A verbatim reproduction of the lines below, from the line containing "R103: 100k (VA, VB) -> none" through the line containing "R6: 22k (GND, W10) -> none", both ends included, is the whole required output.

:::::

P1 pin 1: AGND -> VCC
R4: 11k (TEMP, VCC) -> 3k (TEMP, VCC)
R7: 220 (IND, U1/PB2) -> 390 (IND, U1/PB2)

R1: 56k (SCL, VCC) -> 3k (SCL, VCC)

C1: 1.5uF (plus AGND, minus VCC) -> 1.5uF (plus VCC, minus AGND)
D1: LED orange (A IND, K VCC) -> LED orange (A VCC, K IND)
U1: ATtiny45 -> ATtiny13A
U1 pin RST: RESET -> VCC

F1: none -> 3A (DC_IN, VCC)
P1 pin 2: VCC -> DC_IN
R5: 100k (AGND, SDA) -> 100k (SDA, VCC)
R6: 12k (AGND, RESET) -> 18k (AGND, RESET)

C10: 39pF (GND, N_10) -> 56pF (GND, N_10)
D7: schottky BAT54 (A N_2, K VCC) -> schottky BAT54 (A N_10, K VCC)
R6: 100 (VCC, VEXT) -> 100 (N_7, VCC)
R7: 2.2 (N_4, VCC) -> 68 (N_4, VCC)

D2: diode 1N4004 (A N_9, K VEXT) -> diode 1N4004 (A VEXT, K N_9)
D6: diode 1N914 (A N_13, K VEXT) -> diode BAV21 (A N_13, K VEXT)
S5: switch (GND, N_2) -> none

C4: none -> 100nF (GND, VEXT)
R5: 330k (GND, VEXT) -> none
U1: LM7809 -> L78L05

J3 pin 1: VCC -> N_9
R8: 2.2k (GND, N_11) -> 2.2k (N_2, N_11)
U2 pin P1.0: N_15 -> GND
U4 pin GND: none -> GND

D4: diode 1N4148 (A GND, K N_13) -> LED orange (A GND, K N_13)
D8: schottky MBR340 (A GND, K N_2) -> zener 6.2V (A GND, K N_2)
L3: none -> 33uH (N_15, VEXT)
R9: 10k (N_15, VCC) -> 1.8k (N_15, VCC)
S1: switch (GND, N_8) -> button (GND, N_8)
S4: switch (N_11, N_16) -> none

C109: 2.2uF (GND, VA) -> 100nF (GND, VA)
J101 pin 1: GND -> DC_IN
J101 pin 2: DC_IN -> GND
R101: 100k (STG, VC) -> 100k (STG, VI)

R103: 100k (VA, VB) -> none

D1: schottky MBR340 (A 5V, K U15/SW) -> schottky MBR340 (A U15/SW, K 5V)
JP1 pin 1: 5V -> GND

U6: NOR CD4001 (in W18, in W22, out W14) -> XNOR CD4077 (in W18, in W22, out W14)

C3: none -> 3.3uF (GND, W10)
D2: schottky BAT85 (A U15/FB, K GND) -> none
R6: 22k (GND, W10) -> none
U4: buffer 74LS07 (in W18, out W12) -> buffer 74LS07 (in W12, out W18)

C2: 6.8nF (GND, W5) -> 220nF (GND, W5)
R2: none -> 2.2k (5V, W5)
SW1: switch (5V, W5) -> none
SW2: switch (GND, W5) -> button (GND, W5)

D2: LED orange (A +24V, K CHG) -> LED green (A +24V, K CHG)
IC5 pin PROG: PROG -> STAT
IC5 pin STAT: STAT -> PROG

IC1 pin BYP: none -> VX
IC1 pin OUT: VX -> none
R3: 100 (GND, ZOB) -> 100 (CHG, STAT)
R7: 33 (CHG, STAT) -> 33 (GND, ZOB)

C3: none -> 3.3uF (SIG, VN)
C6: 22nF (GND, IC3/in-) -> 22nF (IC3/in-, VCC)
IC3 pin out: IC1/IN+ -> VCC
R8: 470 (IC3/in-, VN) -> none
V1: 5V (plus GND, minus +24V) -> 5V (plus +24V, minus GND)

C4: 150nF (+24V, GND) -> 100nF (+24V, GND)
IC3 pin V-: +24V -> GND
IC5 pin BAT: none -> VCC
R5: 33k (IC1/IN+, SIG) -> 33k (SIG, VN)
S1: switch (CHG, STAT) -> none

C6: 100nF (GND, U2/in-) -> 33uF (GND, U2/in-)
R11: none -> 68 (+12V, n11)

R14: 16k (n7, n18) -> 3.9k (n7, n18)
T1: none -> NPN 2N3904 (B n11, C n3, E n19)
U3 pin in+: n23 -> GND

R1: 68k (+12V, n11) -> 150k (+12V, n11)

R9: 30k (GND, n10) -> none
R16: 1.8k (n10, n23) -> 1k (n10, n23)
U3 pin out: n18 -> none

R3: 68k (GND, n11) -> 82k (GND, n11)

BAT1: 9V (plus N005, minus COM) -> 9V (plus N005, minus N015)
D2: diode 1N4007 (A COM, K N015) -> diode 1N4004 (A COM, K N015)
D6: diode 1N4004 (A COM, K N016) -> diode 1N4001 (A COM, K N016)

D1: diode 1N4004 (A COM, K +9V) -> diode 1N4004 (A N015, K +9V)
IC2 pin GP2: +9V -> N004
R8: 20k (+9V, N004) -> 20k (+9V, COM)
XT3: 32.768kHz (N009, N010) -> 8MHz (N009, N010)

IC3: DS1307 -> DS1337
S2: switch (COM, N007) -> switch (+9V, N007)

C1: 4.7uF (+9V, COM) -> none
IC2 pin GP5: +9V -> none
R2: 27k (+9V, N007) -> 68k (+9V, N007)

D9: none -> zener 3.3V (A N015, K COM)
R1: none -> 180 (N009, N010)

:::::

» **Exercise solution**
R103: 100k (VA, VB) -> none

D1: schottky MBR340 (A 5V, K U15/SW) -> schottky MBR340 (A U15/SW, K 5V)
JP1 pin 1: 5V -> GND

U6: NOR CD4001 (in W18, in W22, out W14) -> XNOR CD4077 (in W18, in W22, out W14)

C3: none -> 3.3uF (GND, W10)
D2: schottky BAT85 (A U15/FB, K GND) -> none
R6: 22k (GND, W10) -> none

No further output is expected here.